◆ Exercise goal
Your reply should be the whole listing, copied exactly, with the pictures left out.

━━━━━ Given information ━━━━━

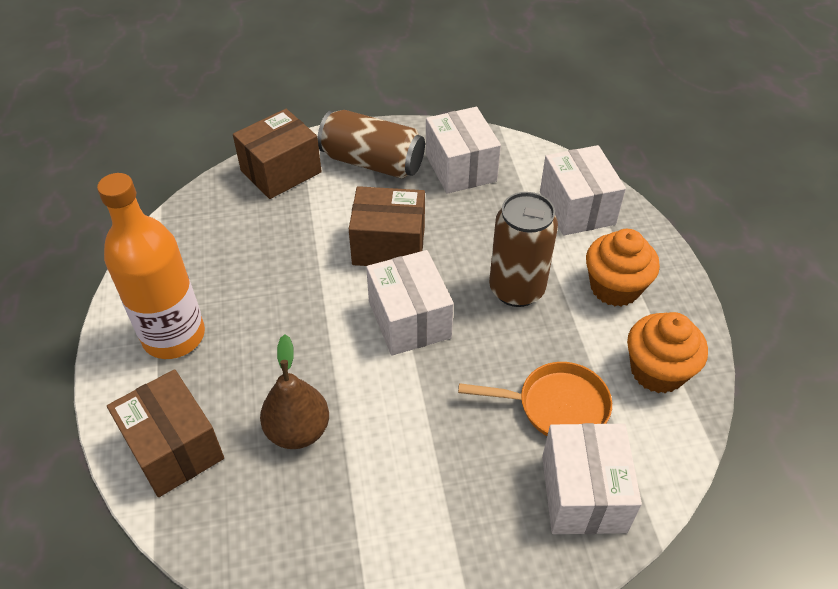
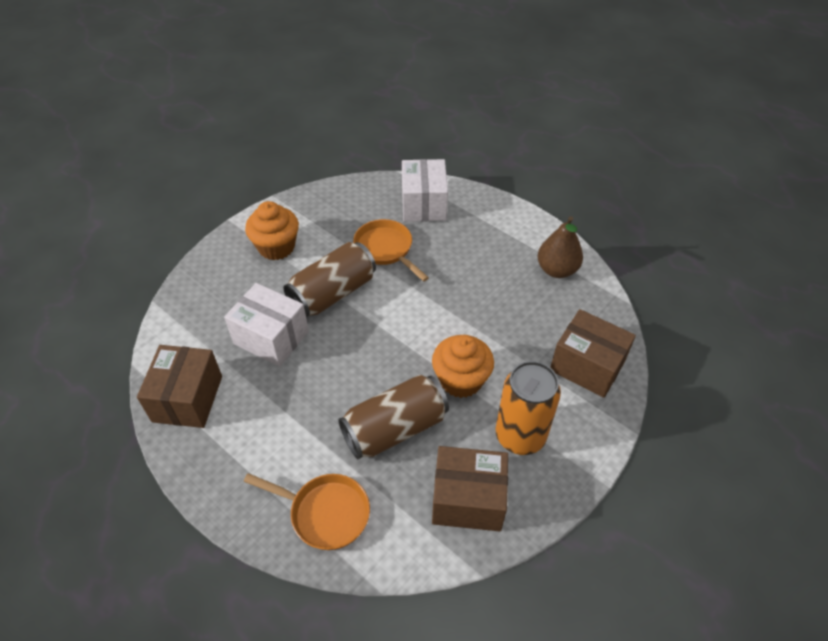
orange bottle: 1 -> 0
orange can: 0 -> 1
orange pan: 1 -> 2
white box: 4 -> 2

━━━━━

◆ Answer to this task
orange bottle: 1 -> 0
orange can: 0 -> 1
orange pan: 1 -> 2
white box: 4 -> 2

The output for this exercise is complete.